■ **EXERCISE**
Wherever a line of the data contains "round", copy that line.

■ **STORED DATA**
┏━━

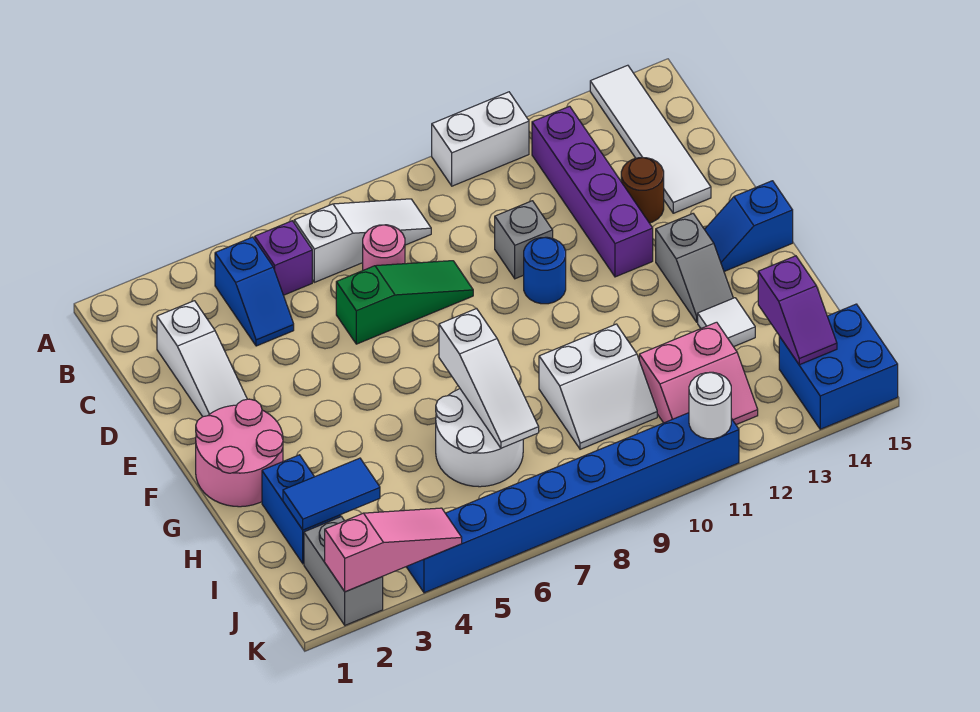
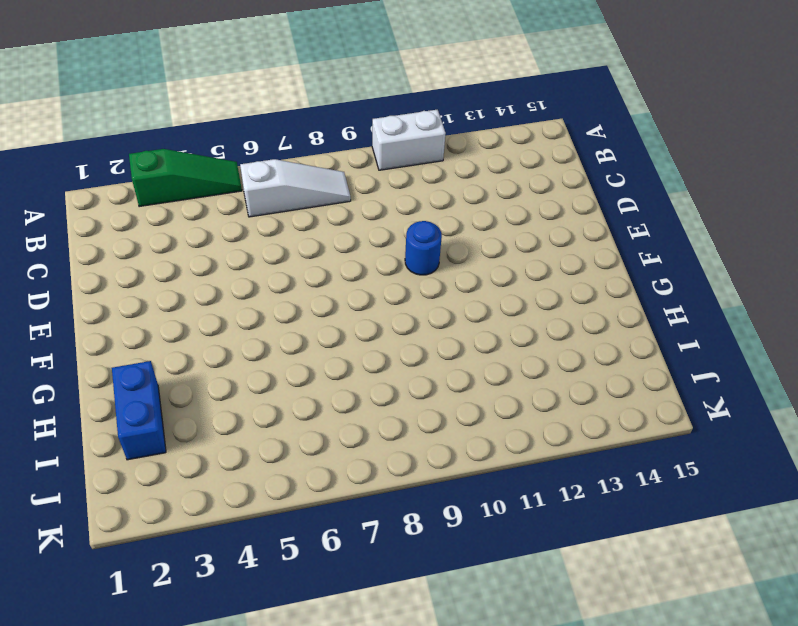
green 1x3 slope [129,149,242,207] -> green 1x3 slope moved to [336,261,473,344]
none -> white 1x4 tile [590,65,711,213]
none -> blue 1x2 slope [215,237,294,346]
none -> purple 1x1 brick [255,221,312,295]

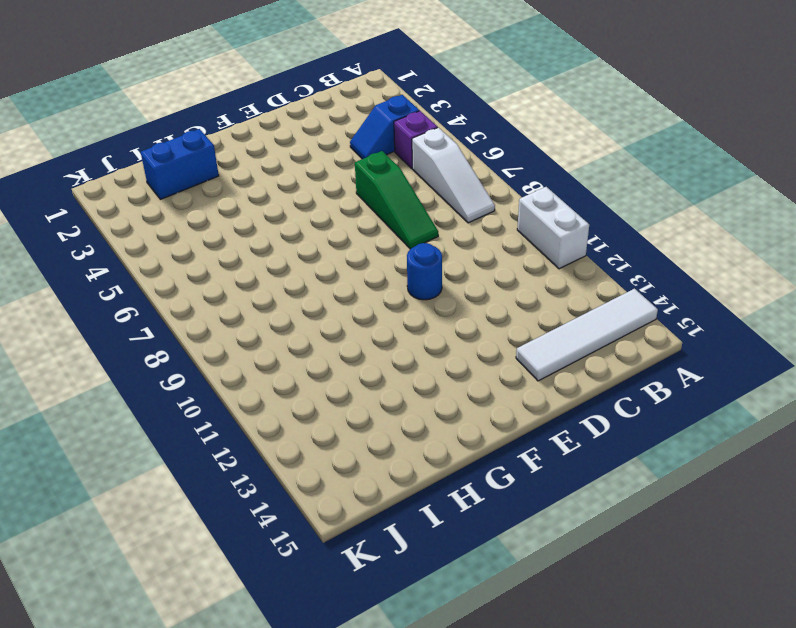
none -> purple 1x4 brick [532,106,653,277]
none -> white 1x3 slope [157,301,247,417]
none -> pink 1x1 round brick [363,225,405,270]

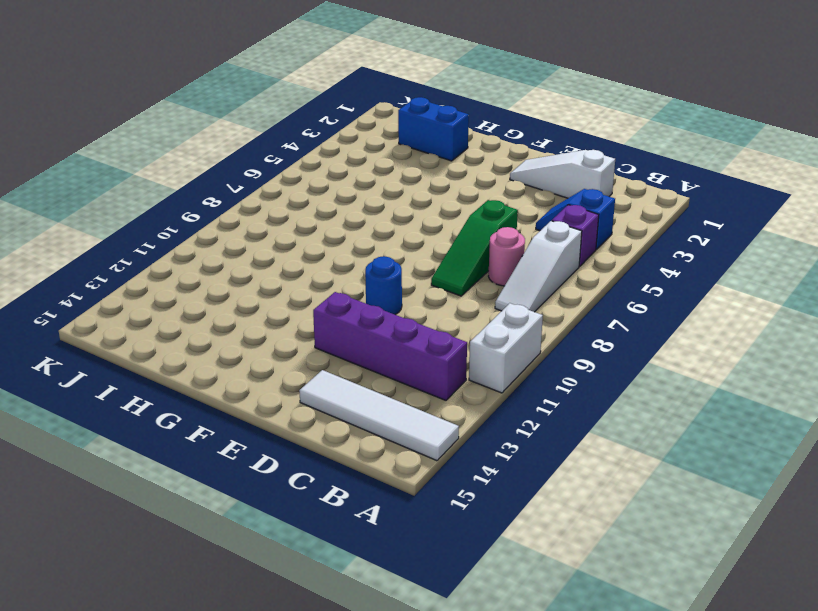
none -> grey 1x1 brick [495,201,553,279]
none -> brown 1x1 round brick [621,158,664,223]
none -> pink 2x2 round brick [196,399,283,507]

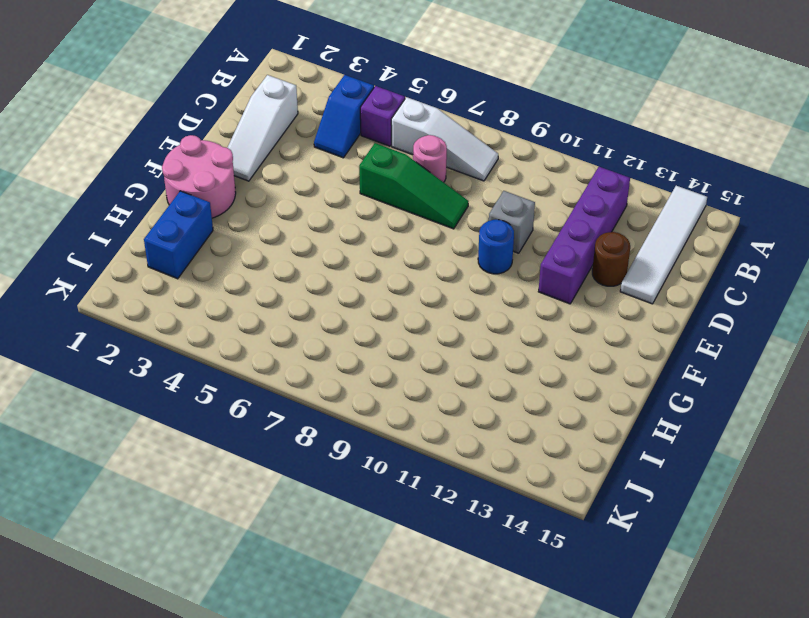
none -> white 1x2 brick [432,92,529,186]
none -> grey 1x2 slope [656,214,733,322]
none -> blue 1x2 slope [704,181,793,271]

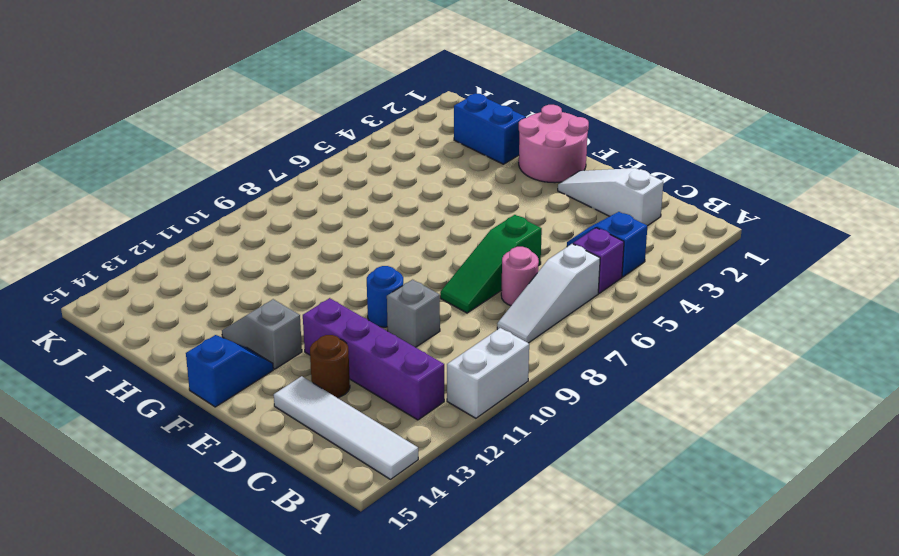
none -> white 2x2 round brick [436,389,523,487]
none -> white 2x2 slope [539,324,657,449]
none -> white 1x1 tile [698,298,755,347]

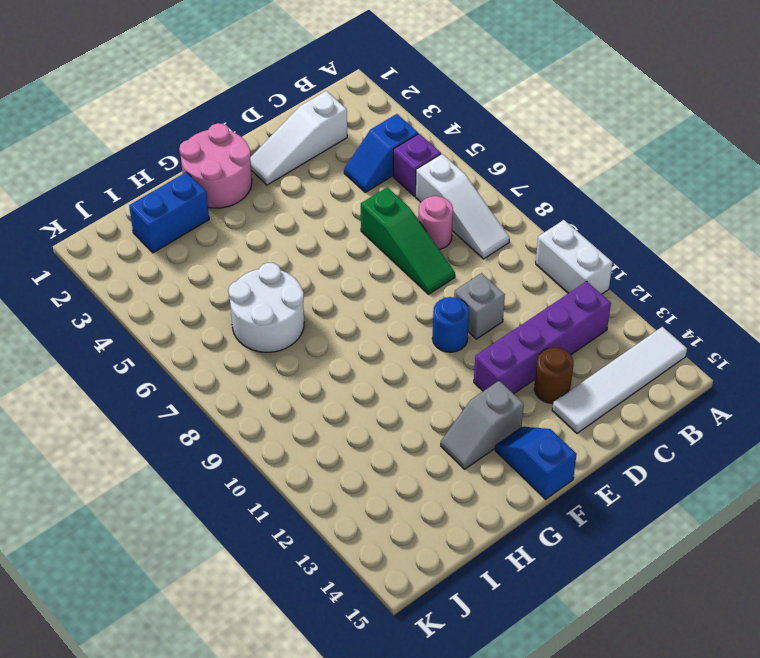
none -> white 2x2 slope [539,324,657,449]
none -> white 1x1 tile [698,298,755,347]
none -> pink 2x2 slope [639,322,758,425]

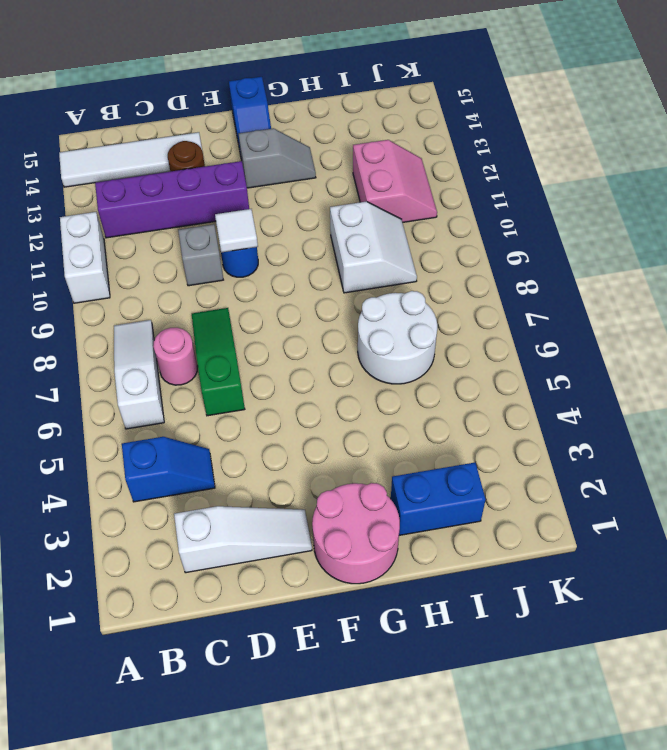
white 1x1 tile [215,209,258,252] -> white 1x1 tile moved to [698,298,755,347]
none -> purple 1x1 brick [255,221,312,295]
none -> grey 1x2 brick [304,517,383,625]
none -> blue 2x2 brick [779,304,898,429]

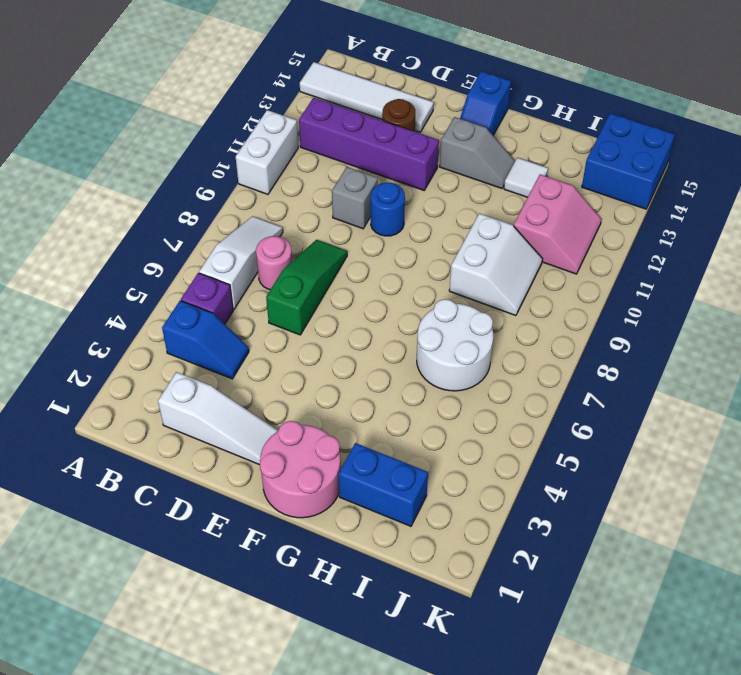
none -> grey 1x2 brick [304,517,383,625]
none -> blue 1x8 brick [406,413,739,593]
none -> white 1x3 slope [439,309,539,448]

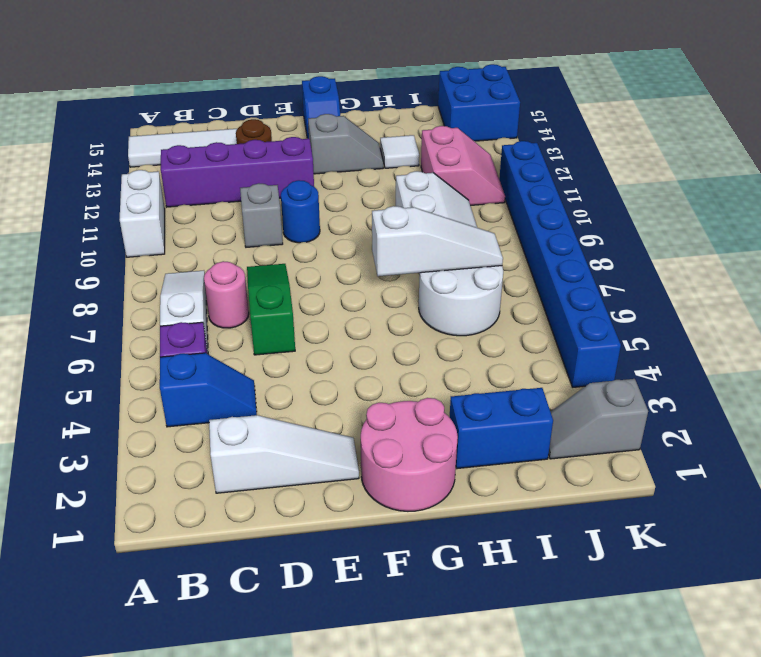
grey 1x2 slope [548,379,648,459] -> grey 1x2 brick [304,517,383,625]
none -> blue 1x2 tile [283,458,380,530]
none -> purple 1x2 slope [758,256,837,365]
none -> pink 1x3 slope [325,508,462,592]

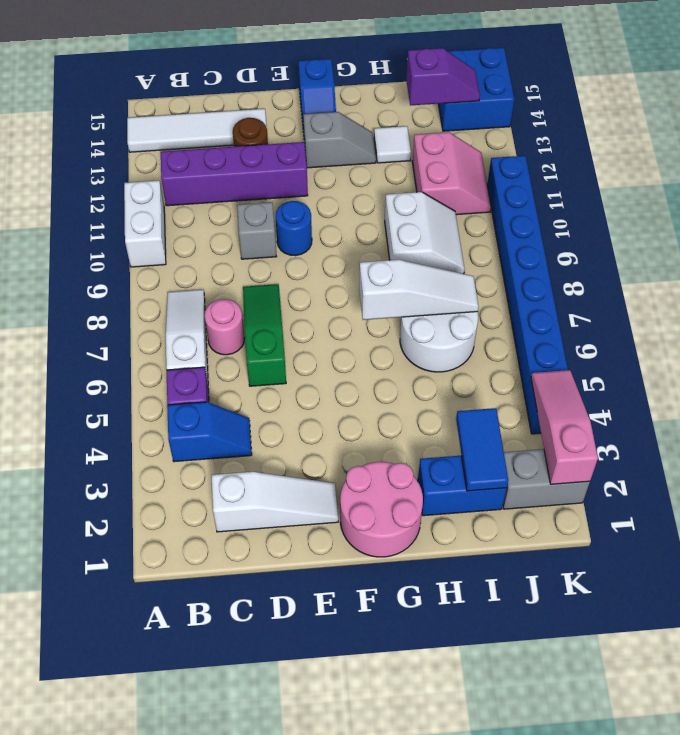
none -> white 1x1 round brick [689,372,731,439]

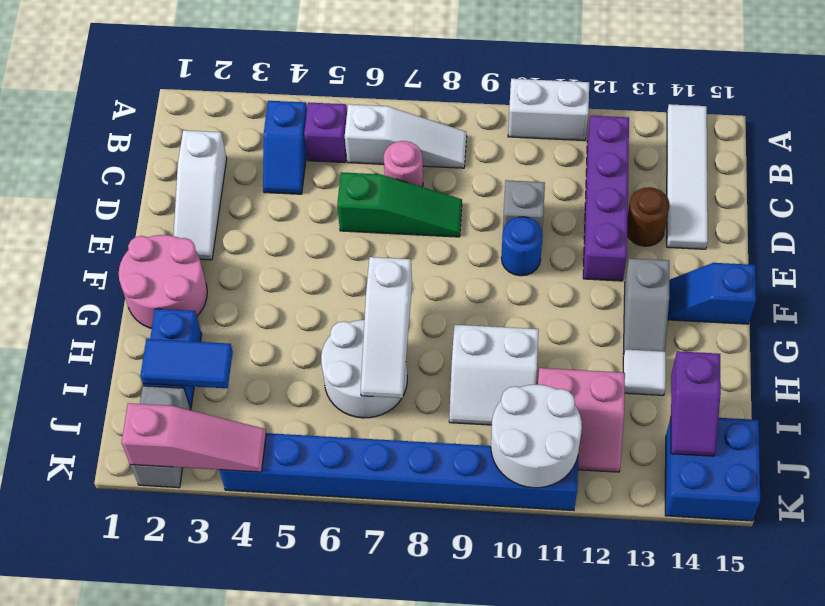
white 2x2 round brick [491,385,582,488] -> white 1x1 round brick [689,372,731,439]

┗━━

■ **SOLUTION FOR THIS TASK**
none -> pink 1x1 round brick [363,225,405,270]
none -> brown 1x1 round brick [621,158,664,223]
none -> pink 2x2 round brick [196,399,283,507]
none -> white 2x2 round brick [436,389,523,487]
none -> white 1x1 round brick [689,372,731,439]
white 2x2 round brick [491,385,582,488] -> white 1x1 round brick [689,372,731,439]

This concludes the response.